WORK TO COMPLETE:
Where the line with "old: grey_vopapenu" appears below, start writing out lines exactly, and finish with the line with "first_place: [822, 321]", which is included; write out nothing else.

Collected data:
»»

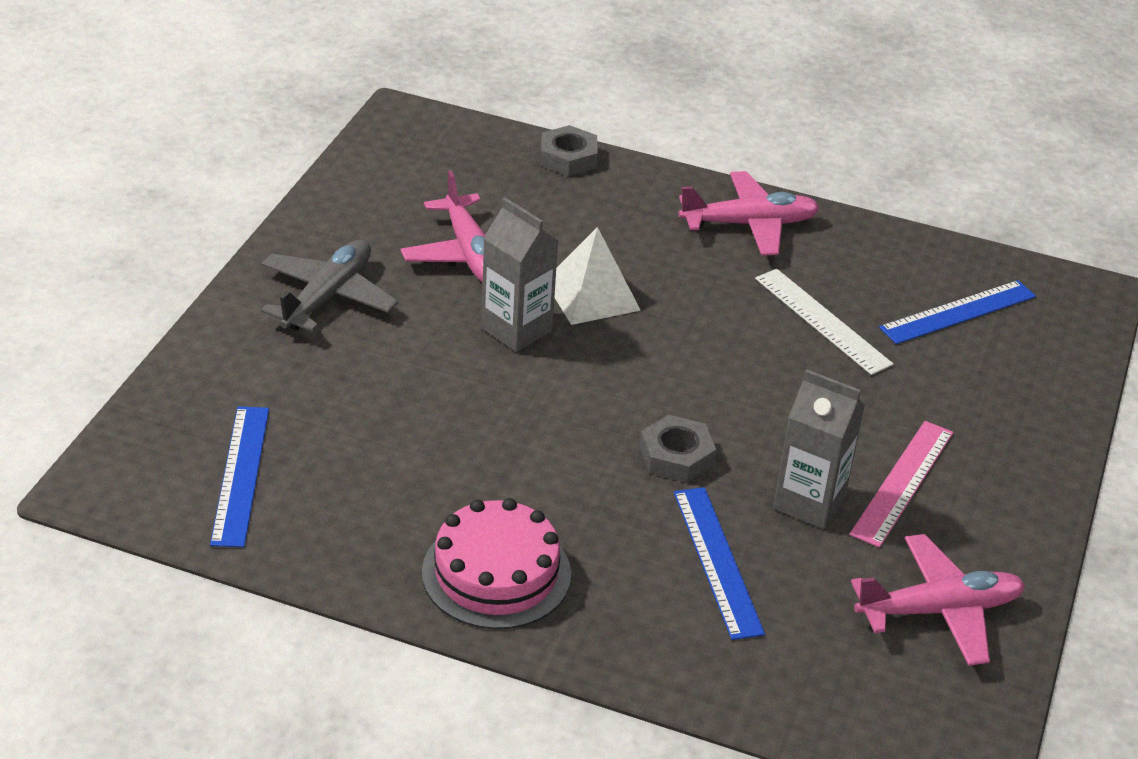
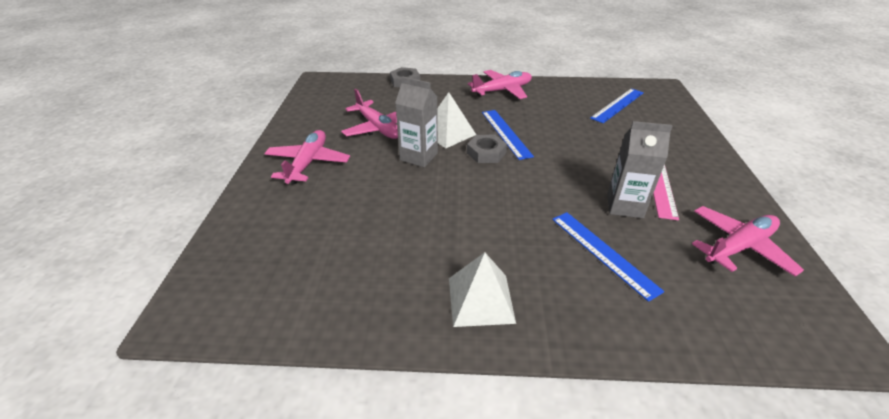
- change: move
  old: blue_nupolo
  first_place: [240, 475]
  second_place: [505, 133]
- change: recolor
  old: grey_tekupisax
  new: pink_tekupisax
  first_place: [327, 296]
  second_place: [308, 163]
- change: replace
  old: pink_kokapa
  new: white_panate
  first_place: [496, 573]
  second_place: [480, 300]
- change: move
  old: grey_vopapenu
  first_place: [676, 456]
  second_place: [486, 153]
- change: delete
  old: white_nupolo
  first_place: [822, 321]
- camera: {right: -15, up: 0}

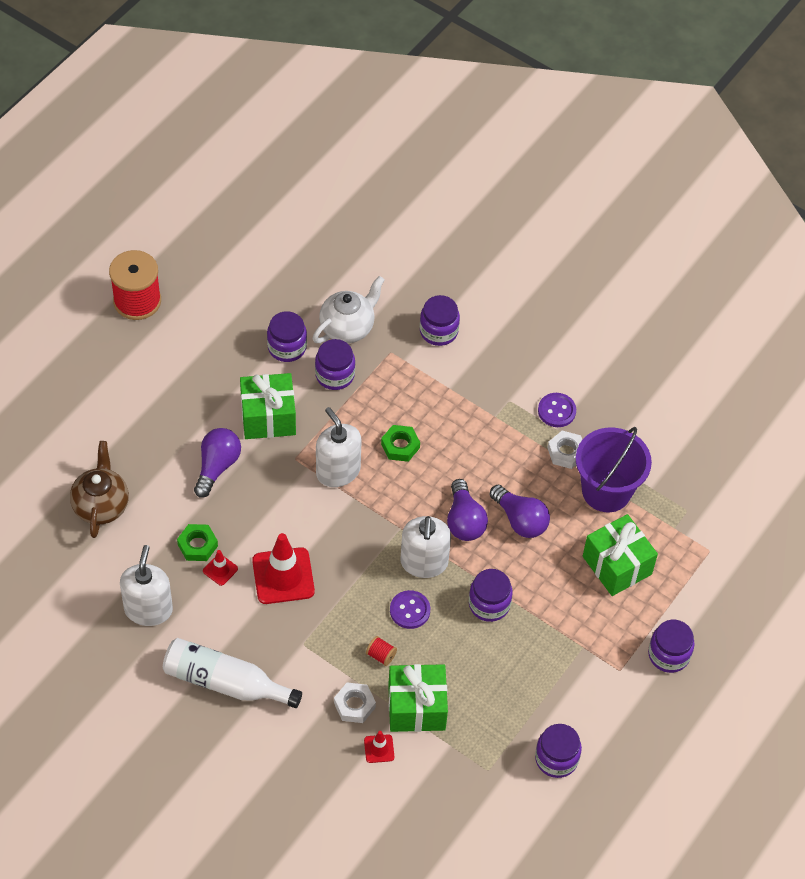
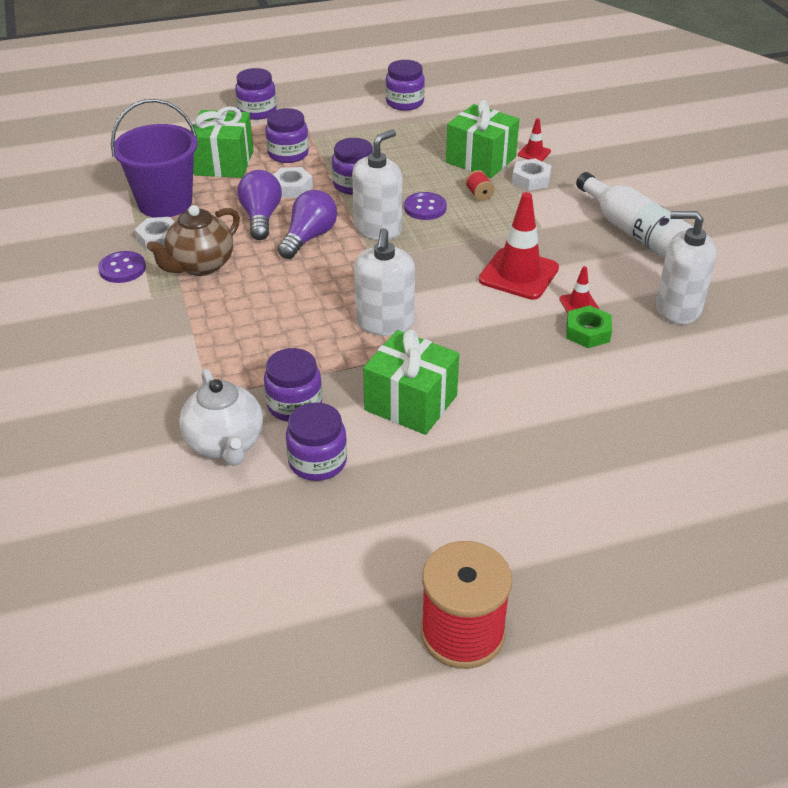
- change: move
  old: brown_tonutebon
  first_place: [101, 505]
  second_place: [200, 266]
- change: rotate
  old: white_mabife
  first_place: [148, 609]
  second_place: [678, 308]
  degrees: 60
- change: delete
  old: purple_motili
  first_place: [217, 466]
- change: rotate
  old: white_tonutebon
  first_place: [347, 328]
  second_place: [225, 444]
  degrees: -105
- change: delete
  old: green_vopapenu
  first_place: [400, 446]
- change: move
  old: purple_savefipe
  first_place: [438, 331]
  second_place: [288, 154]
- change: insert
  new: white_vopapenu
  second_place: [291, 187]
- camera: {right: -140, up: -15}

««
»»

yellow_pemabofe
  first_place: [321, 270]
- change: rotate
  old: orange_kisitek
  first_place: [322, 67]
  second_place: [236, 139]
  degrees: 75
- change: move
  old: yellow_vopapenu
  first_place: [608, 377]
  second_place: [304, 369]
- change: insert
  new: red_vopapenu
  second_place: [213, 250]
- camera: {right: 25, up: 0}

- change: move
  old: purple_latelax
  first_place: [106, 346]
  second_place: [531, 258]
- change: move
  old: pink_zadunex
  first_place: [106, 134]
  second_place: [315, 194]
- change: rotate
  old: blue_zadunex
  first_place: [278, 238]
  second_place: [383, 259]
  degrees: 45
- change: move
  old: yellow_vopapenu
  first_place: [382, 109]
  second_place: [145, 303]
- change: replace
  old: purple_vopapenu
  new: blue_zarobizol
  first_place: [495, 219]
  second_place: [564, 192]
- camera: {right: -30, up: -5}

««

FINISHED EXERCISE:
  old: grey_vopapenu
  first_place: [676, 456]
  second_place: [486, 153]
- change: delete
  old: white_nupolo
  first_place: [822, 321]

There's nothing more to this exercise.